> [Given data]:
-=-=-=-=-
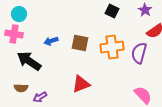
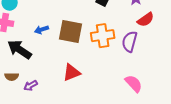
brown square: (80, 43) -> (71, 32), size x1.4

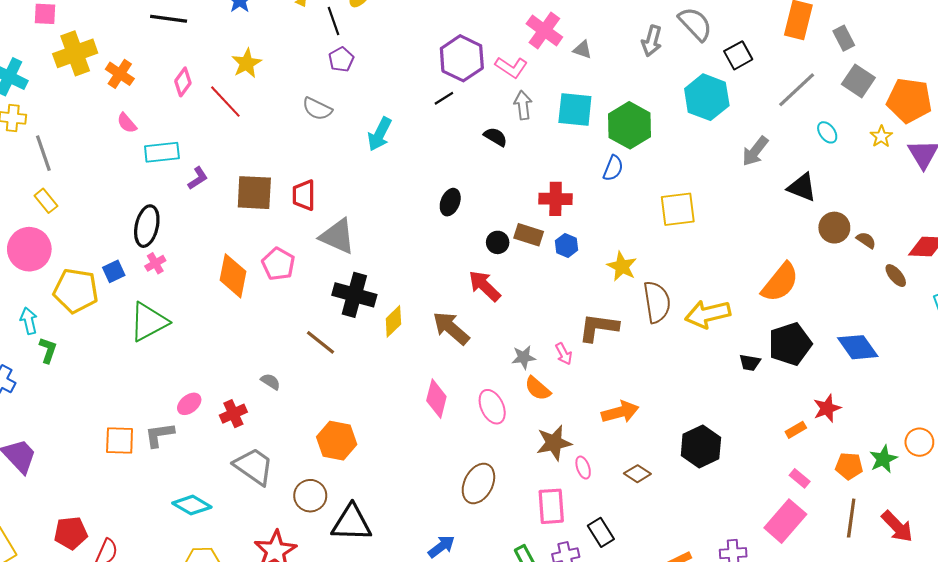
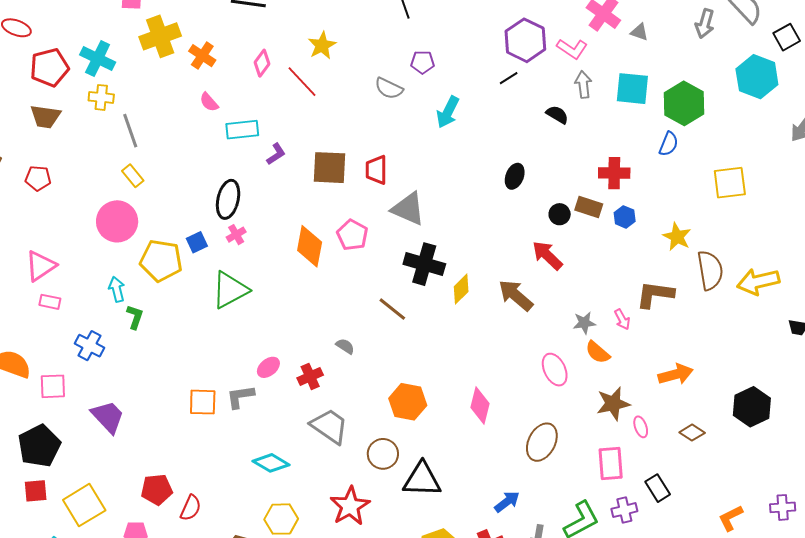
purple pentagon: (341, 59) -> (422, 62), moved, turned 30
pink diamond: (436, 399) -> (480, 406), moved

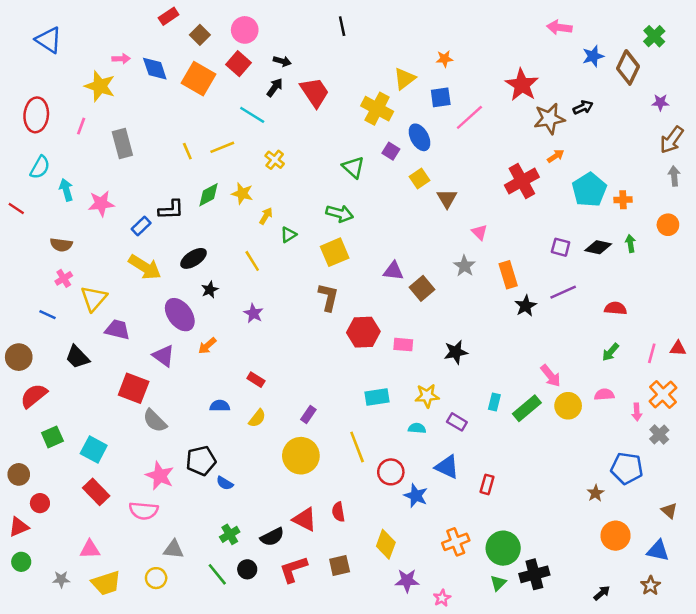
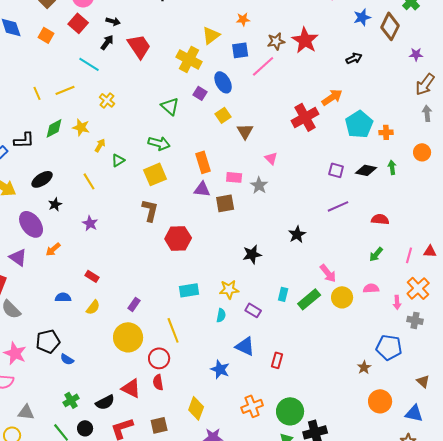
orange square: (199, 79) -> (46, 35), size x0.6
brown star: (549, 119) -> (276, 41), moved, size x0.7
orange arrow: (556, 156) -> (332, 97), size x1.5
orange rectangle: (508, 275) -> (203, 162), moved
brown square: (422, 288) -> (225, 203), turned 30
black star: (526, 306) -> (297, 234), moved
pink rectangle: (403, 345) -> (234, 177), moved
cyan semicircle: (417, 428) -> (221, 315), turned 96
gray cross: (659, 434) -> (415, 320), turned -35
red circle: (391, 472) -> (159, 358), moved

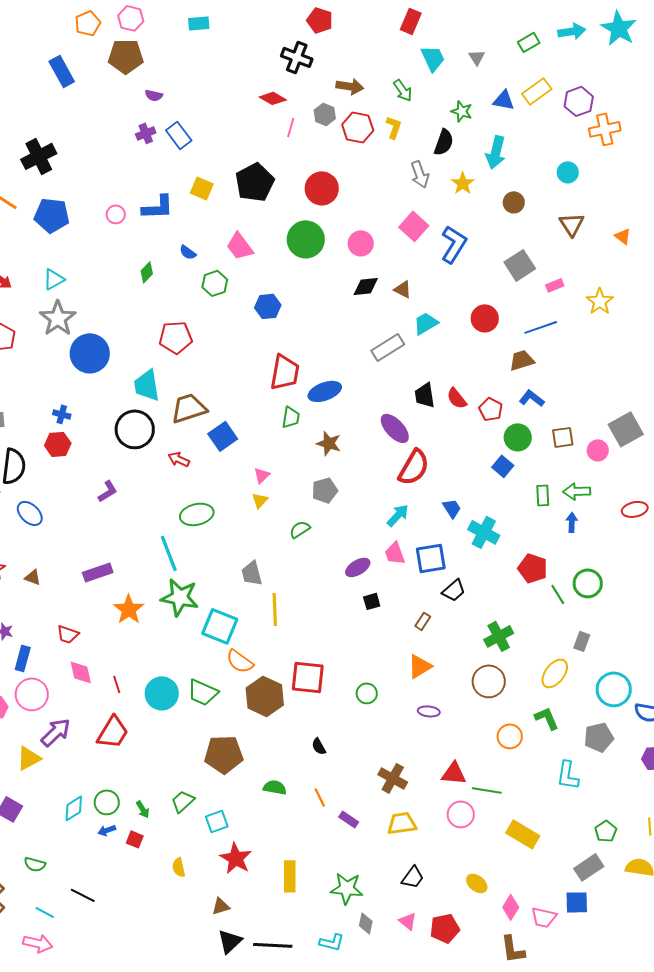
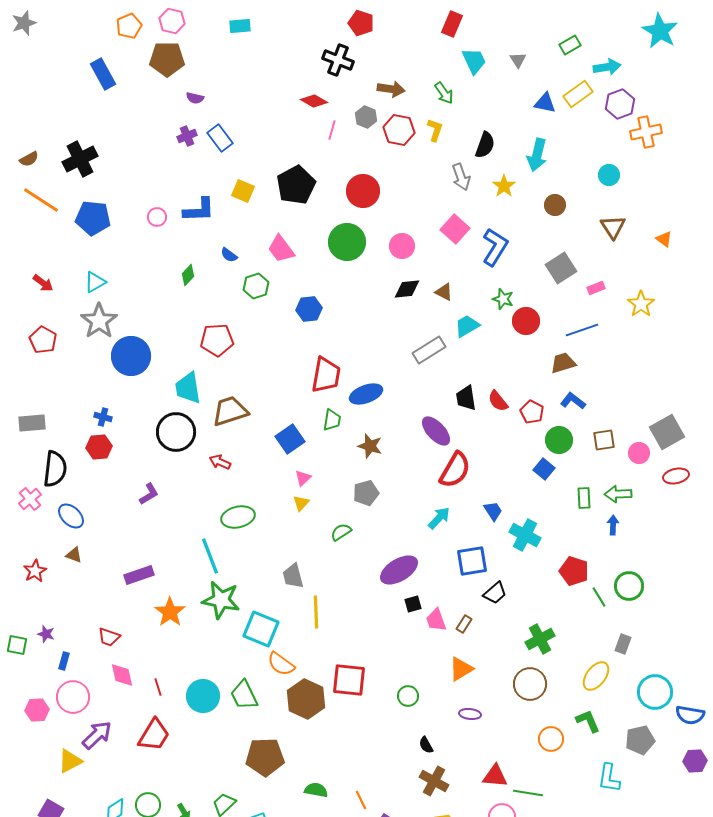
cyan arrow: (572, 31) -> (607, 67), moved
green star: (462, 111) -> (503, 299), moved
blue square: (223, 436) -> (290, 439), moved
red ellipse: (635, 509) -> (676, 476), moved
pink trapezoid: (395, 553) -> (436, 620), moved
purple ellipse: (358, 567) -> (399, 570), size x1.5
brown triangle: (33, 577) -> (74, 555), moved
blue rectangle: (23, 658) -> (64, 661), size x0.7
green trapezoid: (203, 692) -> (244, 695), turned 40
black semicircle: (319, 746) -> (426, 745), moved

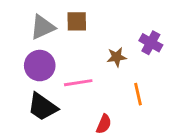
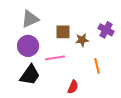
brown square: (77, 21) -> (63, 32), moved
black trapezoid: (43, 107) -> (30, 75), turned -90

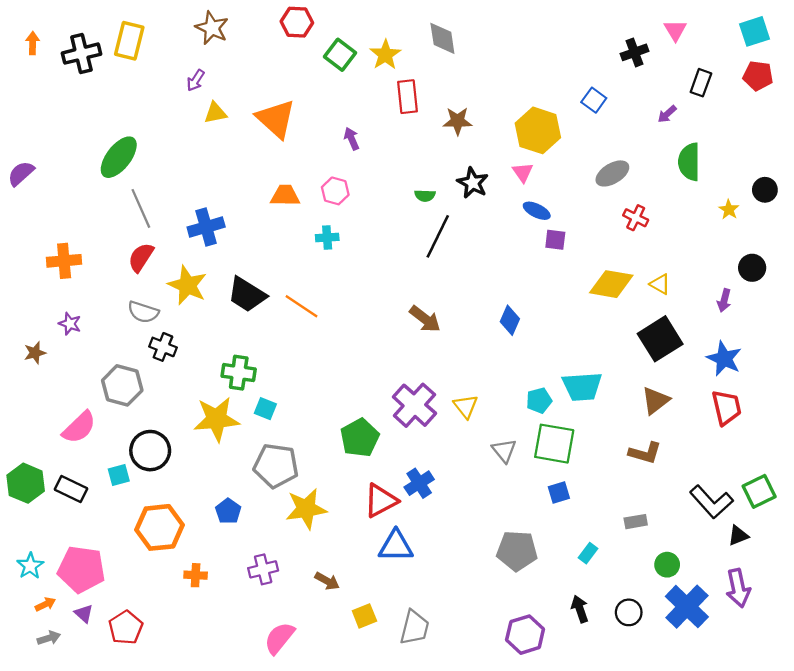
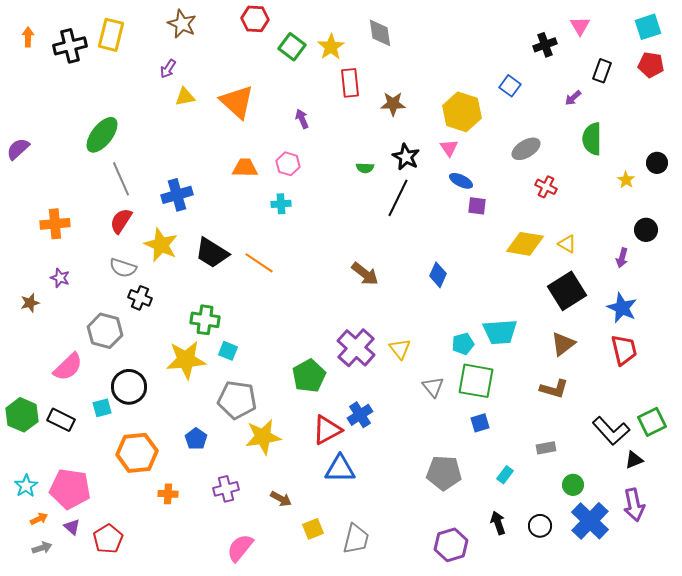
black line: (438, 236) -> (398, 198), moved

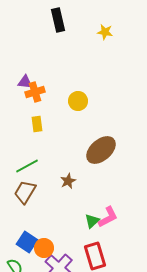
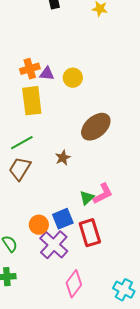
purple triangle: (25, 82) -> (47, 74), moved
yellow rectangle: (37, 124) -> (32, 101), size x1.8
blue square: (27, 242) -> (63, 219), moved, turned 35

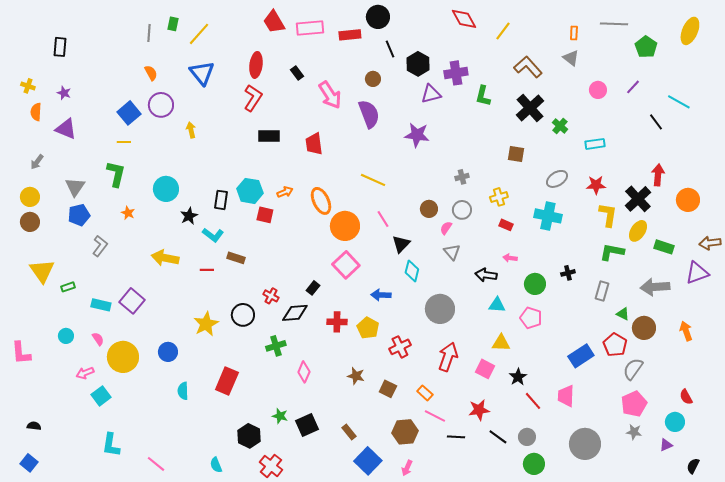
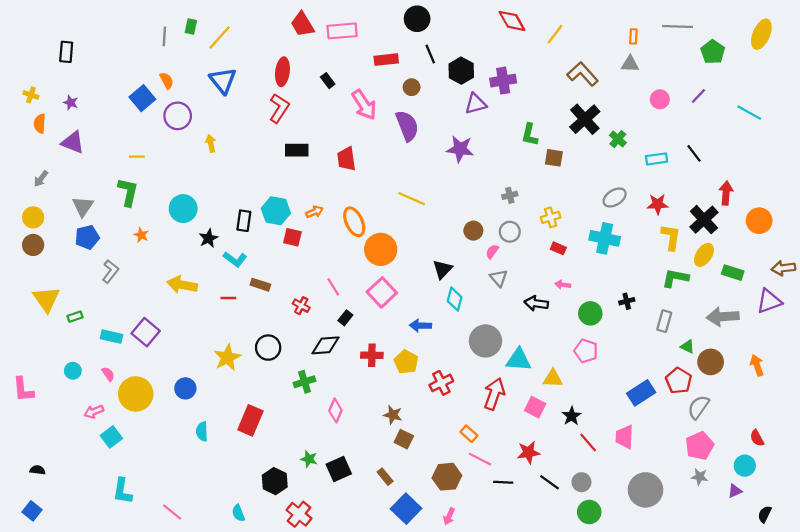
red rectangle: (350, 35) -> (386, 60), moved
gray triangle: (571, 58) -> (630, 64), turned -36
green L-shape: (483, 96) -> (530, 135), moved
blue square: (129, 113) -> (142, 98), moved
black line: (656, 122) -> (694, 153), moved
brown square: (516, 154) -> (554, 158), moved
pink line: (383, 219) -> (333, 287), moved
red cross: (271, 296) -> (301, 306), moved
cyan triangle: (497, 305) -> (519, 360), moved, size x1.4
brown square: (388, 389) -> (404, 439), moved

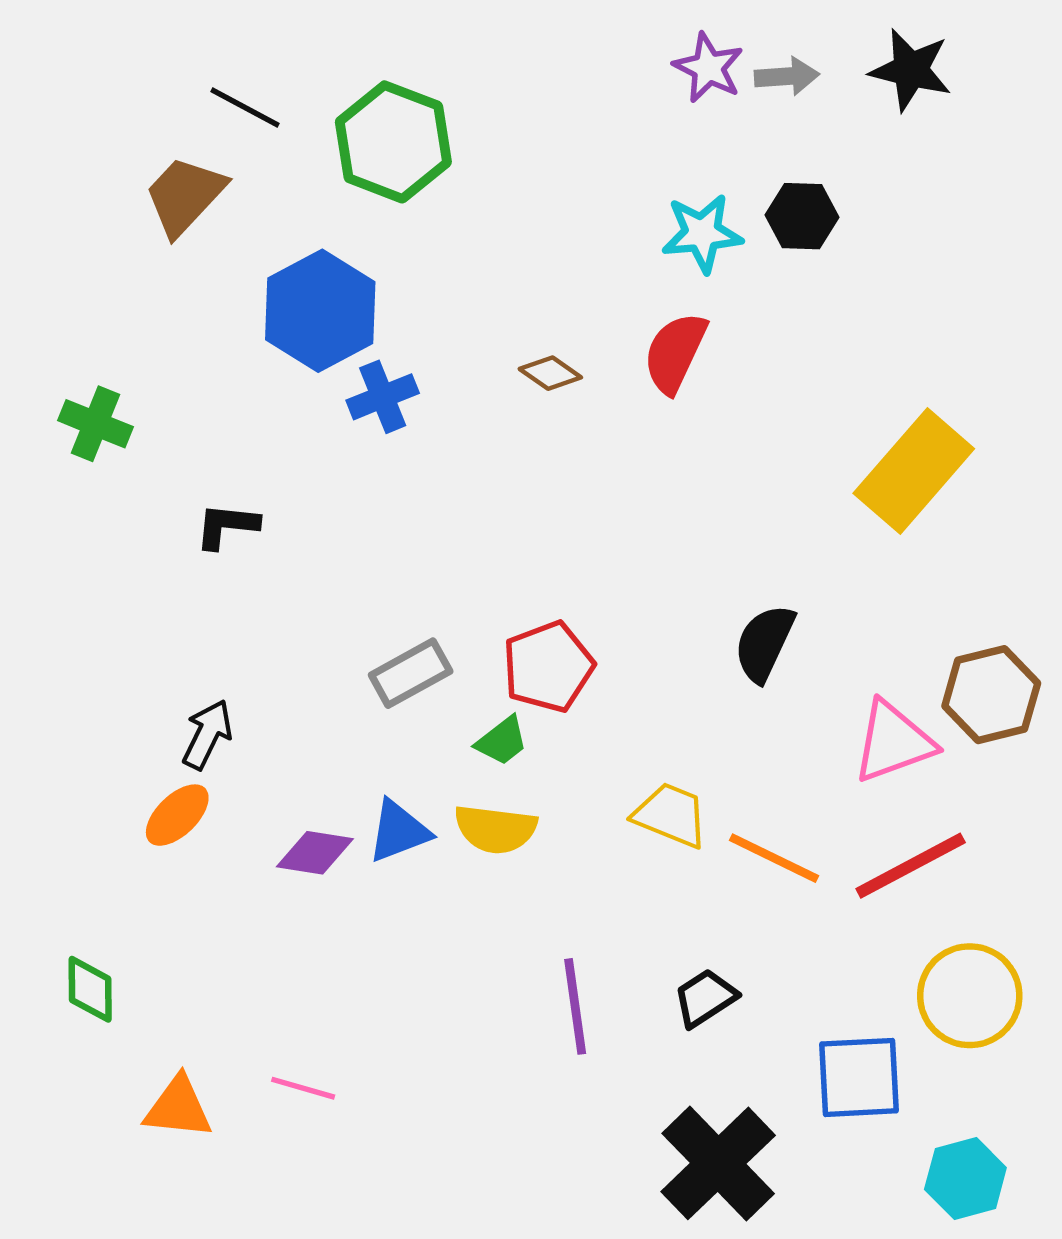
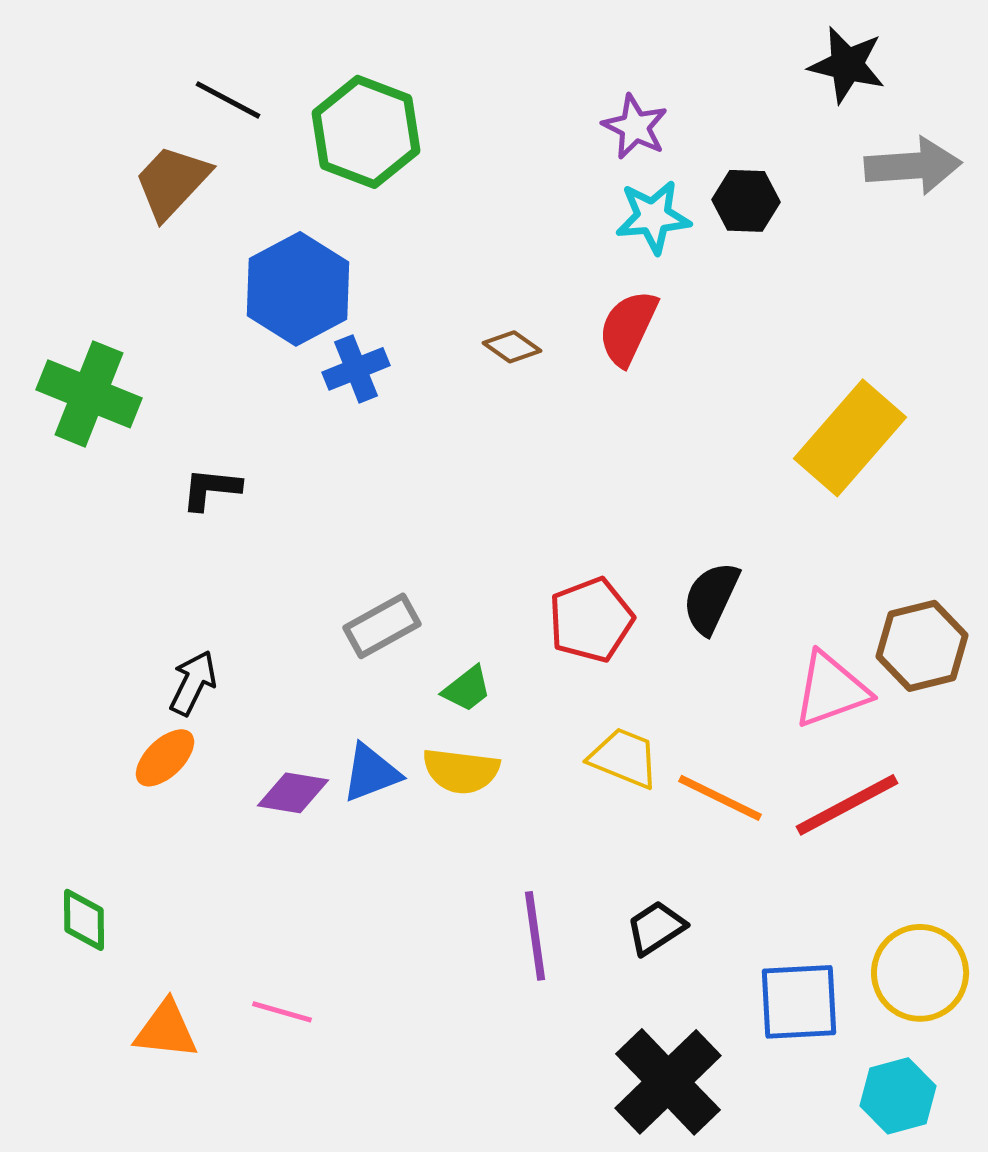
purple star: (708, 68) -> (635, 127), moved
gray arrow: (787, 76) -> (913, 166), moved, size x1.6
green cross: (96, 424) -> (89, 394), size x1.5
red pentagon: (548, 667) -> (591, 620), moved
yellow circle: (970, 996) -> (920, 973), moved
-=-=-=-=-
> [Task instructions]: The lines holding the string "turned" in the listing above are what you should copy out.

> [Task response]:
purple pentagon: (341, 59) -> (422, 62), moved, turned 30
brown square: (422, 288) -> (225, 203), turned 30
cyan semicircle: (417, 428) -> (221, 315), turned 96
gray cross: (659, 434) -> (415, 320), turned -35
green trapezoid: (203, 692) -> (244, 695), turned 40
black trapezoid: (43, 107) -> (30, 75), turned -90
blue square: (27, 242) -> (63, 219), moved, turned 35
gray triangle: (571, 58) -> (630, 64), turned -36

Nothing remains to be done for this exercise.